* **Assignment**
Reproduce the data below in full and exclude every picture.

* **Source data**
▬▬▬▬▬▬▬▬▬▬
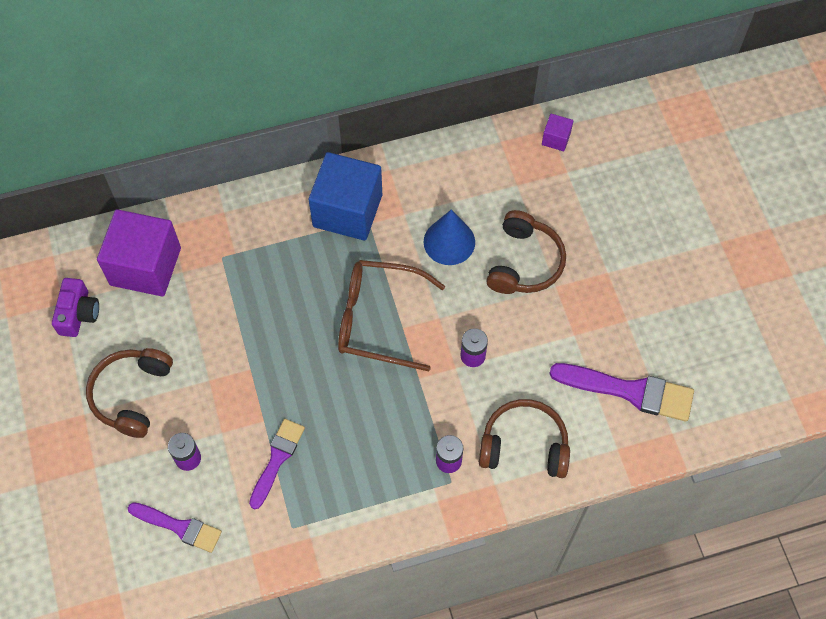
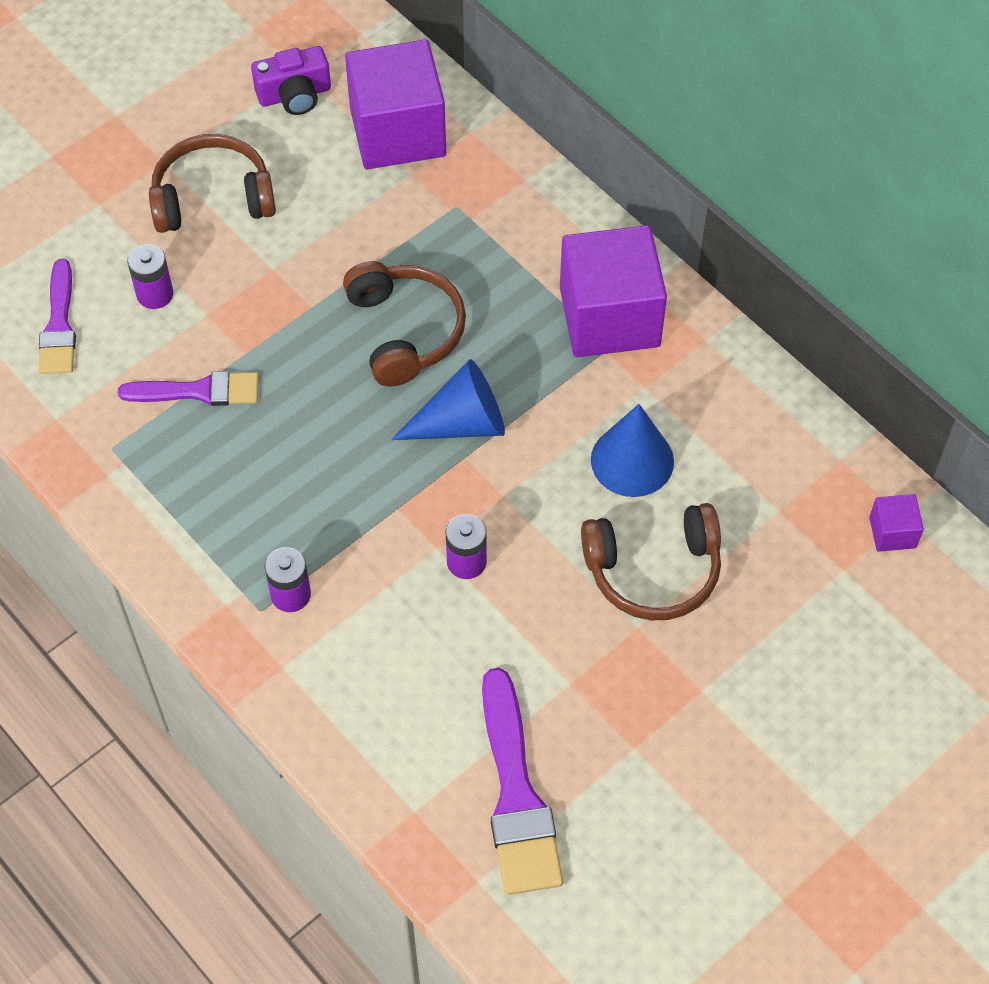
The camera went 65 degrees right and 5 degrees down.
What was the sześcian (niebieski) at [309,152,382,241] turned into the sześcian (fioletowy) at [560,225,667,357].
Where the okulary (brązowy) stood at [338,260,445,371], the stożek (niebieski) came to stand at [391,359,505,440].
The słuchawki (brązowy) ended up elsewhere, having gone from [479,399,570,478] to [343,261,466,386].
▬▬▬▬▬▬▬▬▬▬
* **Result for this exercise**
The camera went 65 degrees right and 5 degrees down.
What was the sześcian (niebieski) at [309,152,382,241] turned into the sześcian (fioletowy) at [560,225,667,357].
Where the okulary (brązowy) stood at [338,260,445,371], the stożek (niebieski) came to stand at [391,359,505,440].
The słuchawki (brązowy) ended up elsewhere, having gone from [479,399,570,478] to [343,261,466,386].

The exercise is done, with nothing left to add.